===== Data =====

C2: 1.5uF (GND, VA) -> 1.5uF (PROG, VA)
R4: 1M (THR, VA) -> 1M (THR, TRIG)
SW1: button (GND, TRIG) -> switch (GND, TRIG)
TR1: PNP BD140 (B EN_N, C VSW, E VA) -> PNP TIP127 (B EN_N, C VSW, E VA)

=====
===== Data =====

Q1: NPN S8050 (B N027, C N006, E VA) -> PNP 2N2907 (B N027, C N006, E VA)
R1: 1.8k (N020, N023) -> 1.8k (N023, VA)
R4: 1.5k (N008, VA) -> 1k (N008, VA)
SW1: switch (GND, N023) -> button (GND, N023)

=====

### [Requirement]
Transcribe the lines above between the line holding "R4: 1M (THR, VA) -> 1M (THR, TRIG)" and the line holding "TR1: PNP BD140", inclusive, exactly as they stand and with nothing added.

### [Response]
R4: 1M (THR, VA) -> 1M (THR, TRIG)
SW1: button (GND, TRIG) -> switch (GND, TRIG)
TR1: PNP BD140 (B EN_N, C VSW, E VA) -> PNP TIP127 (B EN_N, C VSW, E VA)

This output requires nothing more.